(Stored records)
============
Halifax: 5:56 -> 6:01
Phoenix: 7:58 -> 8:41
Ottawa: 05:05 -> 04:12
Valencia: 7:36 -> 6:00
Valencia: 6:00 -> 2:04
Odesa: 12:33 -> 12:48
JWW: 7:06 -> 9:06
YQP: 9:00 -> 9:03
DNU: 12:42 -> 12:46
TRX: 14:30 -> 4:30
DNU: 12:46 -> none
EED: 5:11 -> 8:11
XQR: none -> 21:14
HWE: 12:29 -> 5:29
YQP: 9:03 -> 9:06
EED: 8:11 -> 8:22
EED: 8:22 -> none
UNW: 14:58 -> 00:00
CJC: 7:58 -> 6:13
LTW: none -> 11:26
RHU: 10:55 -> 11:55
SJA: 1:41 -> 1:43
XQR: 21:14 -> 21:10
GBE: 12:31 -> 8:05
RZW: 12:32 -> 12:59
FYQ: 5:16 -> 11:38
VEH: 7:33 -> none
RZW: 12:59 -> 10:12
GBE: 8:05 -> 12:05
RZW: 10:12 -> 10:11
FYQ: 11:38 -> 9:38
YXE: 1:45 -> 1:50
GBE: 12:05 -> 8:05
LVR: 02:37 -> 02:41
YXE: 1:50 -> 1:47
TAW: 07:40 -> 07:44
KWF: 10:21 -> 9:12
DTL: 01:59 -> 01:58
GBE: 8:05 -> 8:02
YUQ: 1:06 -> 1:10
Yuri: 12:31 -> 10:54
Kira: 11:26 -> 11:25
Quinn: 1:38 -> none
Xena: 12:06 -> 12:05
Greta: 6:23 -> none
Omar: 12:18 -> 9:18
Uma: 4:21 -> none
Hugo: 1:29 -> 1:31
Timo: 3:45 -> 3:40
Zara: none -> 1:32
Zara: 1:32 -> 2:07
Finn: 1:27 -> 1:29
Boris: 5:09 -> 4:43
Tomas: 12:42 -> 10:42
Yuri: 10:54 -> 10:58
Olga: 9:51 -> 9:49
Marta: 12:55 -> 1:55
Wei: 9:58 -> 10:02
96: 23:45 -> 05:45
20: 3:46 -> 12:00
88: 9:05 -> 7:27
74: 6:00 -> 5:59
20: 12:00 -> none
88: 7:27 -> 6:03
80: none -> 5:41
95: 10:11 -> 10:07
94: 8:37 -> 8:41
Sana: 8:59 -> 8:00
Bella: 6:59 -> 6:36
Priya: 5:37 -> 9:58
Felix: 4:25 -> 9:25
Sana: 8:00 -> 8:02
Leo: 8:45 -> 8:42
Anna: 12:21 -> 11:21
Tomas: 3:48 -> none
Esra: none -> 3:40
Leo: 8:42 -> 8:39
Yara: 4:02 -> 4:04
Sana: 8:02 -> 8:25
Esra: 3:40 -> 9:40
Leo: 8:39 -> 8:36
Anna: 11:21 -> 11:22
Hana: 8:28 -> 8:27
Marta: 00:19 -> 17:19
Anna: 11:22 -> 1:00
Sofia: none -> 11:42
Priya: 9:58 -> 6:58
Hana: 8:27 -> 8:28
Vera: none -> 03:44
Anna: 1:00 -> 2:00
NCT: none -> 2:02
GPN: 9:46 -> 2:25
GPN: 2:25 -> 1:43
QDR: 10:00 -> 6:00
============
▸ **Instructions to follow**:
Copy the entries word for word, starting at the first line and ending at the line that contains "GBE: 12:31 -> 8:05", with both of those lines included.

▸ **Answer for the task**:
Halifax: 5:56 -> 6:01
Phoenix: 7:58 -> 8:41
Ottawa: 05:05 -> 04:12
Valencia: 7:36 -> 6:00
Valencia: 6:00 -> 2:04
Odesa: 12:33 -> 12:48
JWW: 7:06 -> 9:06
YQP: 9:00 -> 9:03
DNU: 12:42 -> 12:46
TRX: 14:30 -> 4:30
DNU: 12:46 -> none
EED: 5:11 -> 8:11
XQR: none -> 21:14
HWE: 12:29 -> 5:29
YQP: 9:03 -> 9:06
EED: 8:11 -> 8:22
EED: 8:22 -> none
UNW: 14:58 -> 00:00
CJC: 7:58 -> 6:13
LTW: none -> 11:26
RHU: 10:55 -> 11:55
SJA: 1:41 -> 1:43
XQR: 21:14 -> 21:10
GBE: 12:31 -> 8:05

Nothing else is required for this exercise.